YOUR GOAL
How many lines of the data include the string "rodillo"? State that number alone.

(Scene comparison data)
::::::::

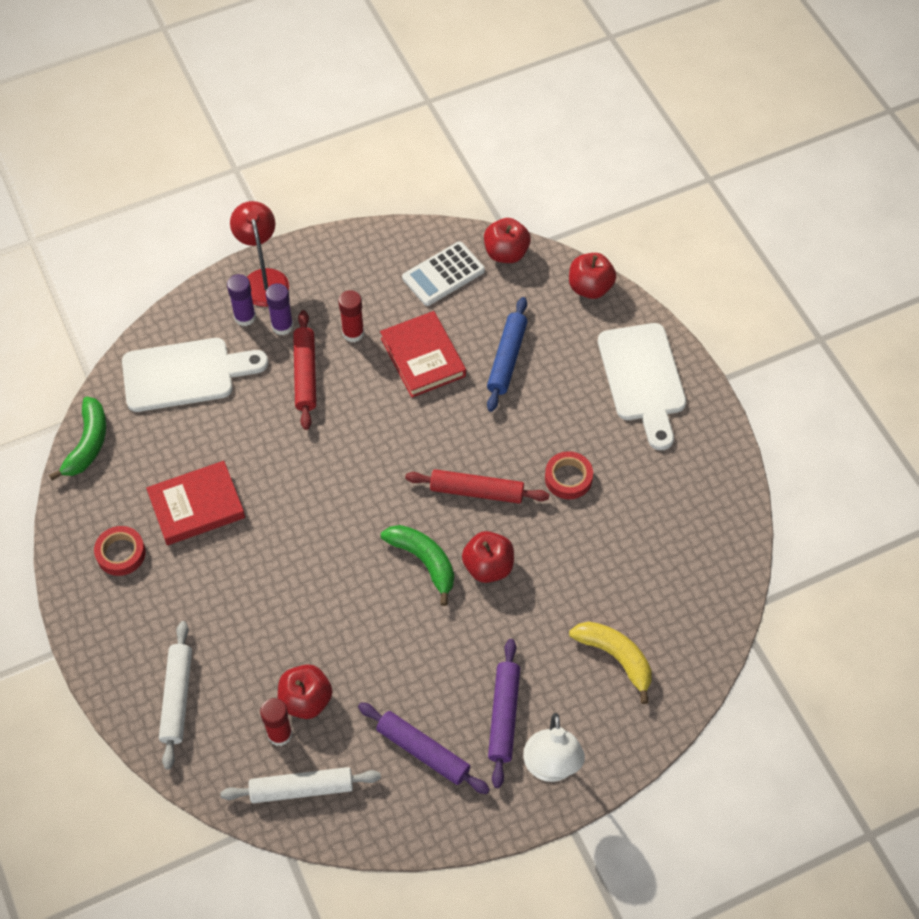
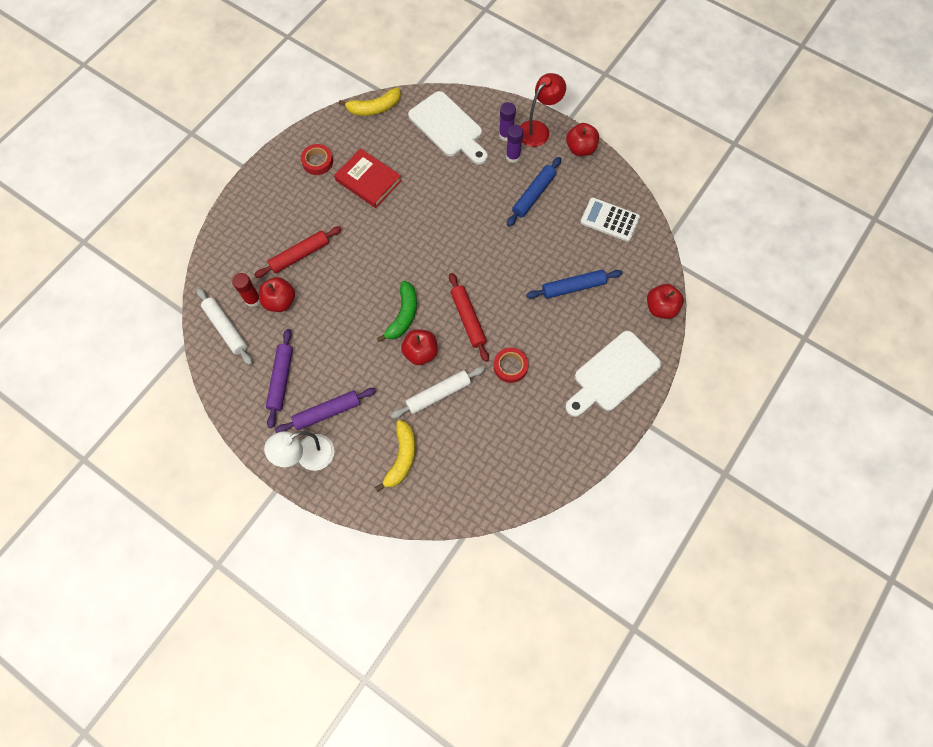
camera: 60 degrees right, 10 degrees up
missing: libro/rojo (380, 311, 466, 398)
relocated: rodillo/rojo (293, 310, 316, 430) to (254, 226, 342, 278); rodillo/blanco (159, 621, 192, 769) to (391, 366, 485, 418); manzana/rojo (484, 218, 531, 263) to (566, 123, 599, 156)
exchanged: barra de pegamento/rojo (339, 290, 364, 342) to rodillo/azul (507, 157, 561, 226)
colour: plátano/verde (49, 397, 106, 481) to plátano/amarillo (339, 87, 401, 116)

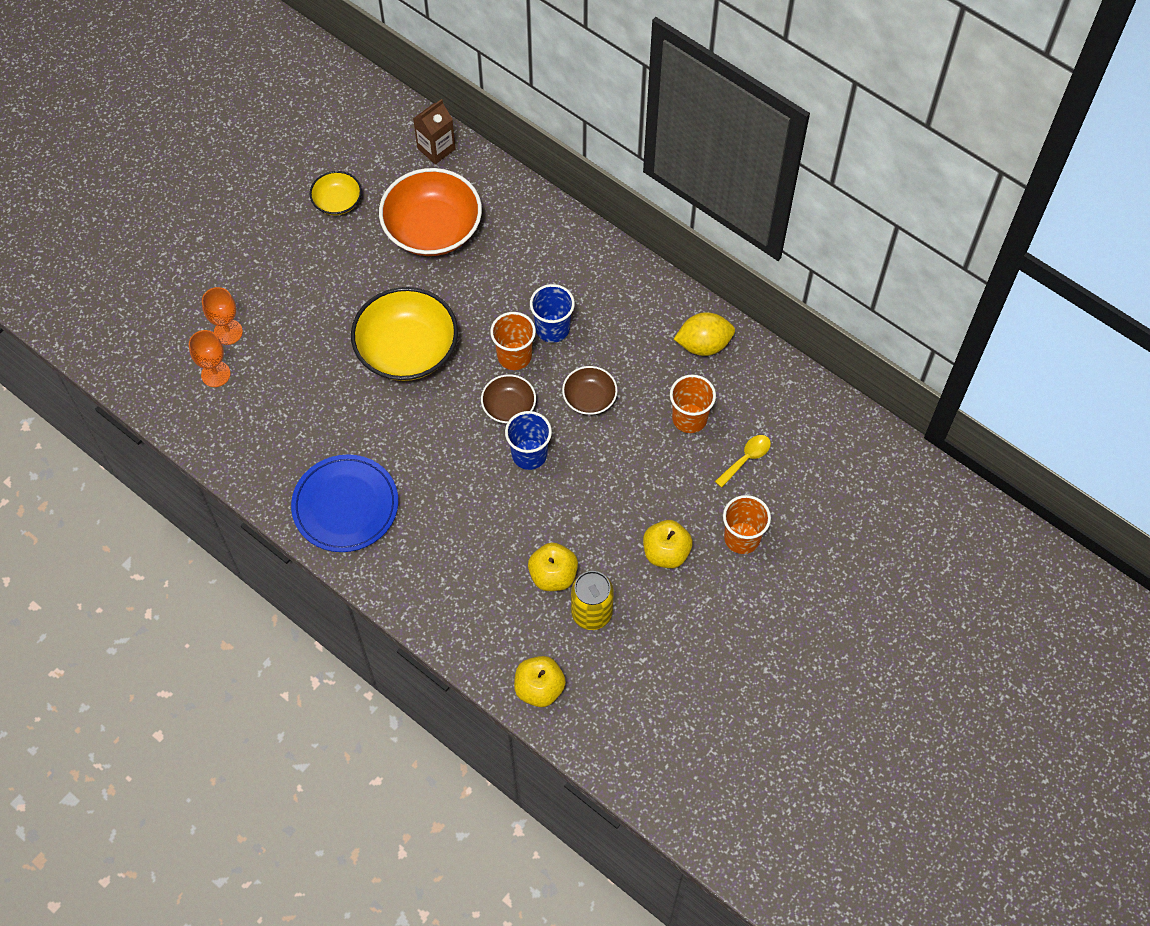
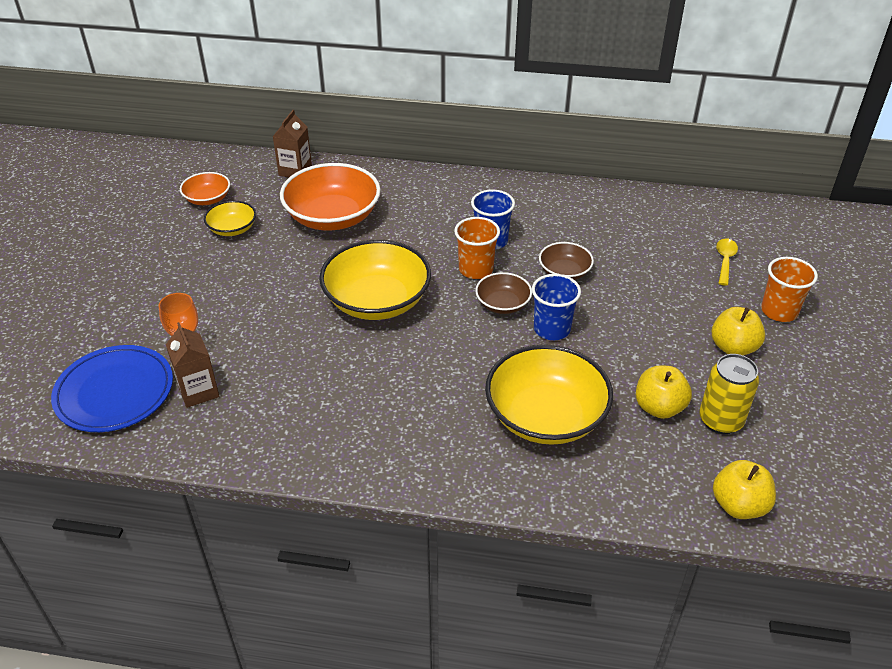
camera: 30 degrees left, 20 degrees down
missing: vaso/naranja (670, 374, 716, 433); limón/amarillo (674, 312, 735, 356)
appeared: cuenco/naranja (180, 172, 230, 205); cuenco/amarillo (485, 345, 613, 445)
relocated: plato/azul (291, 454, 398, 552) to (51, 345, 173, 432)
exchanged: copa/naranja (189, 330, 231, 387) to cartón de leche/marrón (166, 322, 219, 408)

::::::::

FINAL ANSWER
2